**Task objective:**
All lines from the one containing "J4 pin 2: GND -> N5" to the final line of the material should be retyped exactly. Nothing else belongs in the response.
━━━ Supplied data
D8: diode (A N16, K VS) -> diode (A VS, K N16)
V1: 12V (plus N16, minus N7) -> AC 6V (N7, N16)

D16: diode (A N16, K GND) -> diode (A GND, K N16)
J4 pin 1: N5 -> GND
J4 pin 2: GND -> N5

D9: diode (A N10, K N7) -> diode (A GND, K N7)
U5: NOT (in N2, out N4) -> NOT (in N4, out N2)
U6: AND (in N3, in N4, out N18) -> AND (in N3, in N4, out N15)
━━━━━━
**Result:**
J4 pin 2: GND -> N5

D9: diode (A N10, K N7) -> diode (A GND, K N7)
U5: NOT (in N2, out N4) -> NOT (in N4, out N2)
U6: AND (in N3, in N4, out N18) -> AND (in N3, in N4, out N15)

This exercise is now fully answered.